RECORDS TO PROCESS.
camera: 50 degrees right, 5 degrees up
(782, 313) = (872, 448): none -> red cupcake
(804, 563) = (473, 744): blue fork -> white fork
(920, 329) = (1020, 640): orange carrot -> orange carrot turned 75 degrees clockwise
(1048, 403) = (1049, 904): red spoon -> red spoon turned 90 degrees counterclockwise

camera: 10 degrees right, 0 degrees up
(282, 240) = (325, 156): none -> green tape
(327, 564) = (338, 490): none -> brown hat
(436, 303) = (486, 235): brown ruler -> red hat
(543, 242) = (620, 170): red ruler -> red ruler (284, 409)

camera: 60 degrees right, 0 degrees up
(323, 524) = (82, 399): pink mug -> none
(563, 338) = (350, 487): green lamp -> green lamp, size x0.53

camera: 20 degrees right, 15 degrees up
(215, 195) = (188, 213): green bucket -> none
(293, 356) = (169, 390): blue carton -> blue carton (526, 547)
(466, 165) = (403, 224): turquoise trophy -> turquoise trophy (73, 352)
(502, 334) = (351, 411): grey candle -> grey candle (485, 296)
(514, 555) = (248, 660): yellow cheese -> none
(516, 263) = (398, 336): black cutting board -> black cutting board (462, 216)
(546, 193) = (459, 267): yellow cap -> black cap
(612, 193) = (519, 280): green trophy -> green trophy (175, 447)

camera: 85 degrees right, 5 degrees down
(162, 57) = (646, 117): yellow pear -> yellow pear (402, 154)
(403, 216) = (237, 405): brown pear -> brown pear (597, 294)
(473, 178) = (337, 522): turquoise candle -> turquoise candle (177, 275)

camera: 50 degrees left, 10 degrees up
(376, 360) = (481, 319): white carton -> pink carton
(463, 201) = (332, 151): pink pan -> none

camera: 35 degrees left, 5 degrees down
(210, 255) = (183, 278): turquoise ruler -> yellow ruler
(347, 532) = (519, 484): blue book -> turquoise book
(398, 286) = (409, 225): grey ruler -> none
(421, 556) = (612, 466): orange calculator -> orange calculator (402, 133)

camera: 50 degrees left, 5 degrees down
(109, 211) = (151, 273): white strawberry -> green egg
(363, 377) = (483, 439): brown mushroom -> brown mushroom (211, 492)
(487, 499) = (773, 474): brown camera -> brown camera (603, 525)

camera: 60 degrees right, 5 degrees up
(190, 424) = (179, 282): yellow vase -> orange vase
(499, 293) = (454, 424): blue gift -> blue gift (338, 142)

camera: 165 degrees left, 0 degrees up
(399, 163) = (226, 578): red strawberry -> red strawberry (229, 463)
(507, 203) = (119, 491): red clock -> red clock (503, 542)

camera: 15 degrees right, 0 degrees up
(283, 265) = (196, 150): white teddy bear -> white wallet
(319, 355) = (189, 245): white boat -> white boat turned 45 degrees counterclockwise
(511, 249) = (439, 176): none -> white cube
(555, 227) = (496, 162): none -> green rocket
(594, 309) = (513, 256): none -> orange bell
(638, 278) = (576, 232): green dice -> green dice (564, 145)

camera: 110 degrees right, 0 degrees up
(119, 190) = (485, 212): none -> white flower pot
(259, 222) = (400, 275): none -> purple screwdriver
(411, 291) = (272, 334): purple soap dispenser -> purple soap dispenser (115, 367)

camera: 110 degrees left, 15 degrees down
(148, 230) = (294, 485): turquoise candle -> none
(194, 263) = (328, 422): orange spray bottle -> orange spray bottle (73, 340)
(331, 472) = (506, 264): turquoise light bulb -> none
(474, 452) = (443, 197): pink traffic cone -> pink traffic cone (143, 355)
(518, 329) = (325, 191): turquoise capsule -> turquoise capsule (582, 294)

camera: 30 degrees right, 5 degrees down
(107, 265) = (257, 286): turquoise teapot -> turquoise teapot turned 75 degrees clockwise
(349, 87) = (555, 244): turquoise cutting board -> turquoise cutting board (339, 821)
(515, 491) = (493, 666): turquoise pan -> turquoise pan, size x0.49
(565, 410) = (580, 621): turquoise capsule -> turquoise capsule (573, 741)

ACTION ITEM. Give the number of lines in this material that include the string "black", with no other text.

WRITTEN ANSWER. 2